## Extracted entries
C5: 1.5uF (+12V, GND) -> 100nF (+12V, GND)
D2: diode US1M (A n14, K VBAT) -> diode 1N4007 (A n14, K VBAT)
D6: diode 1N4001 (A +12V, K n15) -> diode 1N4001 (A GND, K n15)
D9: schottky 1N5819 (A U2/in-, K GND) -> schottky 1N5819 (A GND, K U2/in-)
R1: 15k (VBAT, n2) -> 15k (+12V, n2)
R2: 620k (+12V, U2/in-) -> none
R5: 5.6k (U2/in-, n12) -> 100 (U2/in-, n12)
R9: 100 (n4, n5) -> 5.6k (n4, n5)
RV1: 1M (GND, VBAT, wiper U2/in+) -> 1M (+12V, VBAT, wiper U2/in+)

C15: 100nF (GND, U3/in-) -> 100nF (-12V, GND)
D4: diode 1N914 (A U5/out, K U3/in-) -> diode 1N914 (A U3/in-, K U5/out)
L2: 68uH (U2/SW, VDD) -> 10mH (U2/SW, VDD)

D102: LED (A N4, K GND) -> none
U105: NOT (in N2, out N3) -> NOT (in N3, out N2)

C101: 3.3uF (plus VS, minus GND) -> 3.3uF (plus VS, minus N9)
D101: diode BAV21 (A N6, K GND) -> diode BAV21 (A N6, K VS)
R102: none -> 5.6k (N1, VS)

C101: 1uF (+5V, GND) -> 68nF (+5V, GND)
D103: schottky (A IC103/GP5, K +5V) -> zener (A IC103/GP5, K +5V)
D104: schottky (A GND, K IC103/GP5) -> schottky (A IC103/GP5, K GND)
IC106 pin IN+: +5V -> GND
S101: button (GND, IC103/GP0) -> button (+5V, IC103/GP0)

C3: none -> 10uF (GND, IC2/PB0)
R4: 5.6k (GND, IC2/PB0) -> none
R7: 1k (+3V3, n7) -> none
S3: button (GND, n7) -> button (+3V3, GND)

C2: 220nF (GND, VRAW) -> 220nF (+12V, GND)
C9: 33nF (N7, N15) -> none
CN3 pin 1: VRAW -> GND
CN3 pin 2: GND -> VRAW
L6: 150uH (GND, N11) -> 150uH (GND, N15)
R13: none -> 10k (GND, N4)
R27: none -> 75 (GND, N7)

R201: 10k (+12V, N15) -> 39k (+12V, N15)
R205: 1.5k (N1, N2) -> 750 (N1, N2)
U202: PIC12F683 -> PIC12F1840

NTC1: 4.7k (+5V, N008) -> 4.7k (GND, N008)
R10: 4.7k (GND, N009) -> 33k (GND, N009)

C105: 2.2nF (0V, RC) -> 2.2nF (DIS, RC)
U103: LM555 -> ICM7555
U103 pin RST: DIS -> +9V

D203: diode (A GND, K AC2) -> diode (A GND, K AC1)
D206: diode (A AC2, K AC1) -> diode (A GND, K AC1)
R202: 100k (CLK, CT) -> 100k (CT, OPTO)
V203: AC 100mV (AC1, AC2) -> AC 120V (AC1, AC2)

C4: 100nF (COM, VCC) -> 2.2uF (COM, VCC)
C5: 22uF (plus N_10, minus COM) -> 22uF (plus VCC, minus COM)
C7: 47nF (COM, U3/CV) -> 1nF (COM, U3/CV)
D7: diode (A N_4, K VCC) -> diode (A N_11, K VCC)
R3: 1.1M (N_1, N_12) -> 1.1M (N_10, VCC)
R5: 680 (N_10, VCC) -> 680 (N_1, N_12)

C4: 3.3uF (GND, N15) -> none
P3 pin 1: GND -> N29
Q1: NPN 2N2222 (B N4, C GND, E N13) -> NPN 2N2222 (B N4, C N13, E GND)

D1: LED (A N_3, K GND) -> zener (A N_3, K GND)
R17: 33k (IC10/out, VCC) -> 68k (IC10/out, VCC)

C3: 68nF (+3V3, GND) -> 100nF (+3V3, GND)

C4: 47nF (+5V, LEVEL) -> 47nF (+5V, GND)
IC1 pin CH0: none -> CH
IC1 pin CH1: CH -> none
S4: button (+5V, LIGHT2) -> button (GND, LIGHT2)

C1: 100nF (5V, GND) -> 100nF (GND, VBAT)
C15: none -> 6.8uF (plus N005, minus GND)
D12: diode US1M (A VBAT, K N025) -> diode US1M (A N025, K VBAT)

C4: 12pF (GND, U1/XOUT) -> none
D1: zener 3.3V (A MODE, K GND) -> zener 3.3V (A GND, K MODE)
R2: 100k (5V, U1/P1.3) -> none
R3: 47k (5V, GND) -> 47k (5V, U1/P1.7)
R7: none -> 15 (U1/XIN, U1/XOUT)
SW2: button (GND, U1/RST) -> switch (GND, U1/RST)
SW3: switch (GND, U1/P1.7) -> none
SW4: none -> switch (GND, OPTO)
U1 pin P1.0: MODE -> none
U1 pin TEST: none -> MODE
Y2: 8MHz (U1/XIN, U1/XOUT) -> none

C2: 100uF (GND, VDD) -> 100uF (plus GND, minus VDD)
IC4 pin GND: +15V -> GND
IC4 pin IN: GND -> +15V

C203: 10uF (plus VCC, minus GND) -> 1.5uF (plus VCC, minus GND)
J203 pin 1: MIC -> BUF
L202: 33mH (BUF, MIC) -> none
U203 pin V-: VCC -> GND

## Requirement
Set down exactly the lines of the data above, beginning with the line that has "C1: 100nF (5V, GND) -> 100nF (GND, VBAT)" and ending with the line that has "D1: zener 3.3V", and no others.

## Result of this exercise
C1: 100nF (5V, GND) -> 100nF (GND, VBAT)
C15: none -> 6.8uF (plus N005, minus GND)
D12: diode US1M (A VBAT, K N025) -> diode US1M (A N025, K VBAT)

C4: 12pF (GND, U1/XOUT) -> none
D1: zener 3.3V (A MODE, K GND) -> zener 3.3V (A GND, K MODE)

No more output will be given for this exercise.